» PROMPT
Among the records, which lines hold the word "tape"? Pick them out.

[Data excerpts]
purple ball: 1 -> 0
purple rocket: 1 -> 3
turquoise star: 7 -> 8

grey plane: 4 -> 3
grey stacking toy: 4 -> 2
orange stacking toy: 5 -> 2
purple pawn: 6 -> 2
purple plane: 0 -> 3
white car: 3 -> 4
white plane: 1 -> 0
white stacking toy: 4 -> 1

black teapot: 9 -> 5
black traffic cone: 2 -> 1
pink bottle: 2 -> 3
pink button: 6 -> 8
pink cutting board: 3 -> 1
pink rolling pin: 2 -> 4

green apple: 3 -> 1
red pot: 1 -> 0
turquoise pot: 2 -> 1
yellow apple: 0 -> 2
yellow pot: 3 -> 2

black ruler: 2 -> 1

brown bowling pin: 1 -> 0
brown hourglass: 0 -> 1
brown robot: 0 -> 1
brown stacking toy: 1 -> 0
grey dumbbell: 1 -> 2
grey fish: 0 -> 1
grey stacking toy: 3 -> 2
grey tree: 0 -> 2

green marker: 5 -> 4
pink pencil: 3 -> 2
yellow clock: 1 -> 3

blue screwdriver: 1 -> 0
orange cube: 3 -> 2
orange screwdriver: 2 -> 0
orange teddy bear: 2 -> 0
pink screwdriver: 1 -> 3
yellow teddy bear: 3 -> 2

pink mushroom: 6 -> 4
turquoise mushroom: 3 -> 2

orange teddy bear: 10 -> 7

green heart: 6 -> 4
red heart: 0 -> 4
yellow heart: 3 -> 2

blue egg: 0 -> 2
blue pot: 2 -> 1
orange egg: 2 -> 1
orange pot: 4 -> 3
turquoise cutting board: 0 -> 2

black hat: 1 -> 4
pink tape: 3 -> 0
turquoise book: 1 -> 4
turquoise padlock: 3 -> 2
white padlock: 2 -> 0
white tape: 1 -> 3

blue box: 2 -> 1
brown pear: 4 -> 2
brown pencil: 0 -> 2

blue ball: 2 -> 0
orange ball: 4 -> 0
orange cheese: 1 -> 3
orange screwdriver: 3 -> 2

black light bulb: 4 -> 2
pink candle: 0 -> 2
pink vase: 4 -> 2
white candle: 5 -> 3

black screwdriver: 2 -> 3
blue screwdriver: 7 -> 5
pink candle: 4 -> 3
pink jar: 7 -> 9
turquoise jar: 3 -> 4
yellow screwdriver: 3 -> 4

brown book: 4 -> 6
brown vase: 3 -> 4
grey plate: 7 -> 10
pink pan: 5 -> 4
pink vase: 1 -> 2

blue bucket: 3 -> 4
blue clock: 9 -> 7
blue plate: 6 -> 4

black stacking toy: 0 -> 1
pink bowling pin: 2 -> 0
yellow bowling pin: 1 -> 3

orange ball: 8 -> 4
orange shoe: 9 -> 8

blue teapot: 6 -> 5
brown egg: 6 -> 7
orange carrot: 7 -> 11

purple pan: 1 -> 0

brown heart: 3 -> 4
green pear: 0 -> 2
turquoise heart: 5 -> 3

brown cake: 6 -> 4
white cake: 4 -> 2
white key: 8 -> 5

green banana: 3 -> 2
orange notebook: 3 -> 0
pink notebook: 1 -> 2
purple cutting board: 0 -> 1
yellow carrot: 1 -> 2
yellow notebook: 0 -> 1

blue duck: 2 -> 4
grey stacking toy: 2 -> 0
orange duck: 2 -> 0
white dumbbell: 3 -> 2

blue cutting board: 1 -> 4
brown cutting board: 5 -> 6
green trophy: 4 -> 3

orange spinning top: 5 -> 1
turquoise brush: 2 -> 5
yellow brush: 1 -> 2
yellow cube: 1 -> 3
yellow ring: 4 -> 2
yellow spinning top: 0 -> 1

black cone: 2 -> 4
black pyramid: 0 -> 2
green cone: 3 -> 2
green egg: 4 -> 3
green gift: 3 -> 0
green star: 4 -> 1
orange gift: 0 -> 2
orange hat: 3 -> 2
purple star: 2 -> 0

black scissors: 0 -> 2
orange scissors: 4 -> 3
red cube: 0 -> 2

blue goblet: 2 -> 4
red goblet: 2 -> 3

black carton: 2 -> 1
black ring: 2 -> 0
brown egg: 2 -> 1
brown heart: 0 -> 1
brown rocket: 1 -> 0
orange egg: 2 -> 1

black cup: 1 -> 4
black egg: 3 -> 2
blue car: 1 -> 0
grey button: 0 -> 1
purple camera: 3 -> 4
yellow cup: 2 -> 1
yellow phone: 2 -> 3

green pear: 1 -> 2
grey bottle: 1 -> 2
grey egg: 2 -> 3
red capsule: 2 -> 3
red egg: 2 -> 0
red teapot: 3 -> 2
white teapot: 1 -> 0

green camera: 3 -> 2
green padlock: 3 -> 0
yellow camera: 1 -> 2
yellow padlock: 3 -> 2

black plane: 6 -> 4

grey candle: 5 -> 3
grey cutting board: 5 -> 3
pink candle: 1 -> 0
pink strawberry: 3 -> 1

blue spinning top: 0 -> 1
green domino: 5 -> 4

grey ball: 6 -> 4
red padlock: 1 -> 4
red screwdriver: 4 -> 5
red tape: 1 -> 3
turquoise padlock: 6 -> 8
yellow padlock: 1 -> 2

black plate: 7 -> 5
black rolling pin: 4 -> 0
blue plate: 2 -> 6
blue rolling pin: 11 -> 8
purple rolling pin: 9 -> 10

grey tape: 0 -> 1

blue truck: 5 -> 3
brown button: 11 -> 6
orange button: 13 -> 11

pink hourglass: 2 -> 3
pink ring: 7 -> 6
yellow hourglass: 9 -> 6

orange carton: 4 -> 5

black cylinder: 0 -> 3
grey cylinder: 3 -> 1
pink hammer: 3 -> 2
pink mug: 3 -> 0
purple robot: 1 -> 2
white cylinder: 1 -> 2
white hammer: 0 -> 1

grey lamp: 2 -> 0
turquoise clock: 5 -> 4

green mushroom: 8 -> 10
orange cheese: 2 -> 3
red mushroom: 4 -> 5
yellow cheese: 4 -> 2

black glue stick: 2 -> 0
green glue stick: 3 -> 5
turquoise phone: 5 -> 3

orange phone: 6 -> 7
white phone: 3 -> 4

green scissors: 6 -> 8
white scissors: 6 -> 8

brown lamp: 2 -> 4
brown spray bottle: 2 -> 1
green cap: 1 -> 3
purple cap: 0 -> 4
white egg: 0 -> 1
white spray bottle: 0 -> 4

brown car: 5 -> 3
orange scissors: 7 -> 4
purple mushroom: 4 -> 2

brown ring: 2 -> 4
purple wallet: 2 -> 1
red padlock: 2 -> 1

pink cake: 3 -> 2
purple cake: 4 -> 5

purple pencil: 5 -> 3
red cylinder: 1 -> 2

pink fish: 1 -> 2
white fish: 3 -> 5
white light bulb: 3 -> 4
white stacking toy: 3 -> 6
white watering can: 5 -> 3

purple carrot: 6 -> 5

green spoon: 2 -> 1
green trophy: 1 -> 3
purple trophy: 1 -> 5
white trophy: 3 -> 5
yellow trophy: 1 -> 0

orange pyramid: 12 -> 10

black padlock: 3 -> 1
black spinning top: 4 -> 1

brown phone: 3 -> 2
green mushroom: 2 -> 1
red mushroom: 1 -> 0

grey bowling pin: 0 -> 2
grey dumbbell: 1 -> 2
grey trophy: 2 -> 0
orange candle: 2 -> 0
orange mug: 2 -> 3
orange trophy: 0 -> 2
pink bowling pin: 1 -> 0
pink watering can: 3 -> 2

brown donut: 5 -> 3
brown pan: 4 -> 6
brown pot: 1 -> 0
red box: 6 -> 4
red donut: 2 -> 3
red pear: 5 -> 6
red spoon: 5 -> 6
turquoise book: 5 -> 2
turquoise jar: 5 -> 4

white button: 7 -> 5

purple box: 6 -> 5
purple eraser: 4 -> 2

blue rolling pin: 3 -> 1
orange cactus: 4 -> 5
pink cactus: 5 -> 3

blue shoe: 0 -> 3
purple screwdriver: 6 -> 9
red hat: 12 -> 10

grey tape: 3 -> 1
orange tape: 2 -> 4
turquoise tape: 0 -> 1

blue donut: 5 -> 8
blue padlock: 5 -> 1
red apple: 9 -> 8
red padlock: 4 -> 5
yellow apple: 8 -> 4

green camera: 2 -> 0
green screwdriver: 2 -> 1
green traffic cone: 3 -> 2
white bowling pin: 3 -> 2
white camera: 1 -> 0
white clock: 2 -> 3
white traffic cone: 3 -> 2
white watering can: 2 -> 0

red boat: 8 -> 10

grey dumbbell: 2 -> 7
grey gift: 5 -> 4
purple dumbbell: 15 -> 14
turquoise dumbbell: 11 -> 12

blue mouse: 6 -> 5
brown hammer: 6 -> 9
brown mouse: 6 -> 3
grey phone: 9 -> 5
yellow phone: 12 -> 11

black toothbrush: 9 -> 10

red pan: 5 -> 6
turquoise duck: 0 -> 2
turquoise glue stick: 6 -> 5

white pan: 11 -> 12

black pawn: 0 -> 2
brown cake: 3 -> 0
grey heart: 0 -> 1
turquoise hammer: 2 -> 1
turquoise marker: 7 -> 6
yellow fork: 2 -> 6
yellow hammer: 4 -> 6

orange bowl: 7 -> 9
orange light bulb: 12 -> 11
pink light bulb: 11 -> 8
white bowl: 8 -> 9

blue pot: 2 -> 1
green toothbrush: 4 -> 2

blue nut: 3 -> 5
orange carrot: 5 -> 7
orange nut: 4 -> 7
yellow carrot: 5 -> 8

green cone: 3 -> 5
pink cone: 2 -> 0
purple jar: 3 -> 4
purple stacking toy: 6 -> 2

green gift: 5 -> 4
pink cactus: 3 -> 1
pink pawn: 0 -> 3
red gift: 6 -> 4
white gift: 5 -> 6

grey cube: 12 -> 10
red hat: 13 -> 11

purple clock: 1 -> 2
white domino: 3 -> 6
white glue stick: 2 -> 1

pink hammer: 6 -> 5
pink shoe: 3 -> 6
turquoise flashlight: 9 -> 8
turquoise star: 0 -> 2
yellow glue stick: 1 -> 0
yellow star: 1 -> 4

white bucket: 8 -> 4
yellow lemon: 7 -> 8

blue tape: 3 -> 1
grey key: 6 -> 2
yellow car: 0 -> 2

» SOLUTION
pink tape: 3 -> 0
white tape: 1 -> 3
red tape: 1 -> 3
grey tape: 0 -> 1
grey tape: 3 -> 1
orange tape: 2 -> 4
turquoise tape: 0 -> 1
blue tape: 3 -> 1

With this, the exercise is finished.